• _Exercise goal_: Lines before the one containing "(524, 625) = (489, 451): orange" are not wanted. Transcribe that line and all after it exactly, to the end of the entries.

• _Supplied data_:

..........

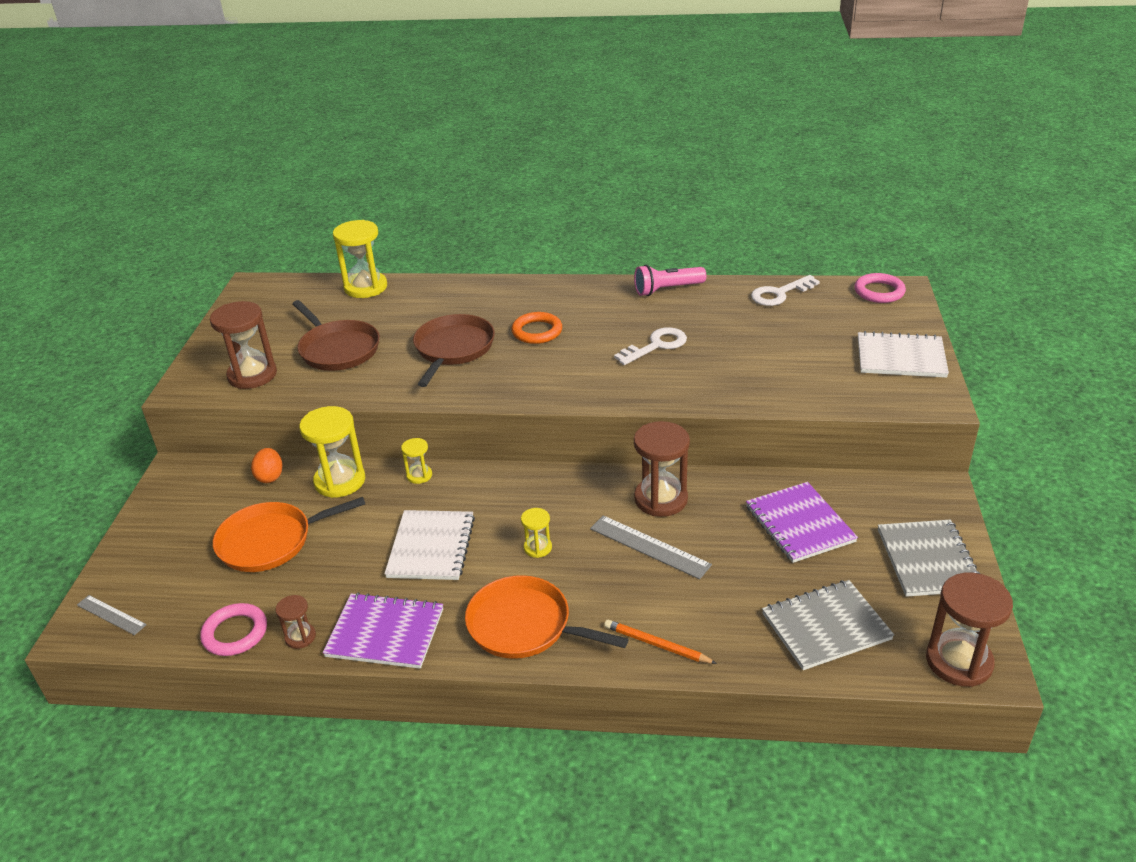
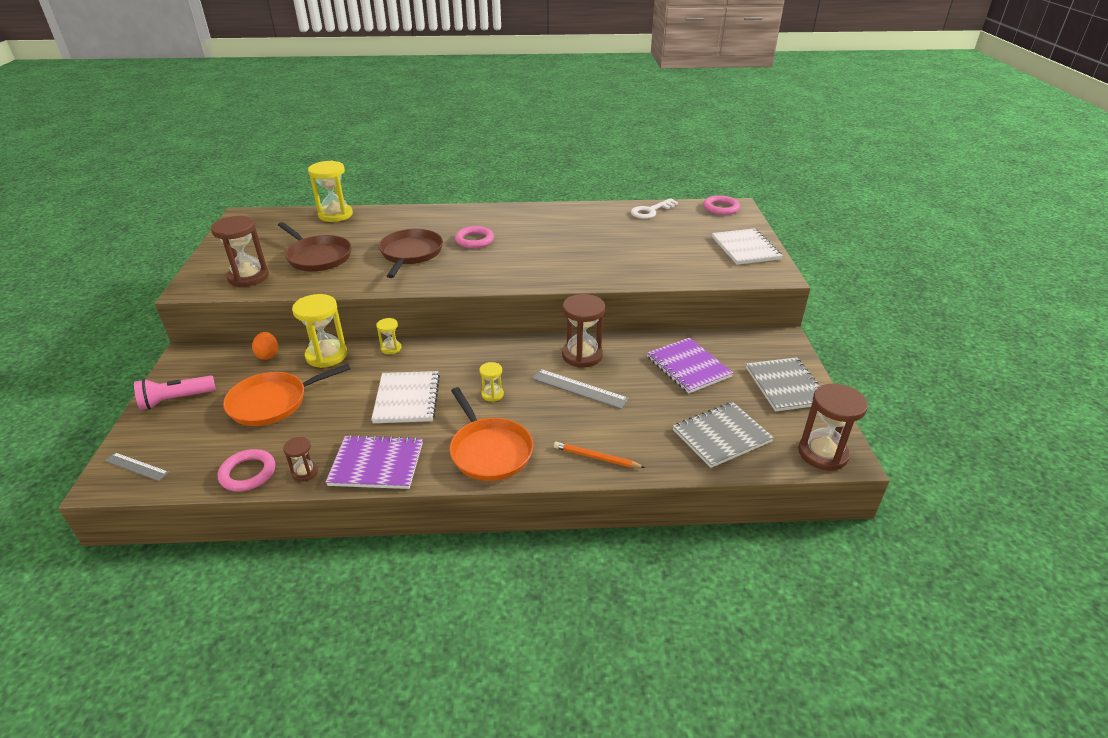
camera: 10 degrees left, 0 degrees up
(524, 625) = (489, 451): orange pan -> orange pan turned 135 degrees counterclockwise
(537, 331) = (474, 240): orange ring -> pink ring
(656, 345) = (567, 246): white key -> none
(667, 290) = (568, 210): pink flashlight -> pink flashlight (176, 400)
(900, 357) = (745, 248): white notebook -> white notebook turned 75 degrees clockwise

..........

• _Written response_:
(524, 625) = (489, 451): orange pan -> orange pan turned 135 degrees counterclockwise
(537, 331) = (474, 240): orange ring -> pink ring
(656, 345) = (567, 246): white key -> none
(667, 290) = (568, 210): pink flashlight -> pink flashlight (176, 400)
(900, 357) = (745, 248): white notebook -> white notebook turned 75 degrees clockwise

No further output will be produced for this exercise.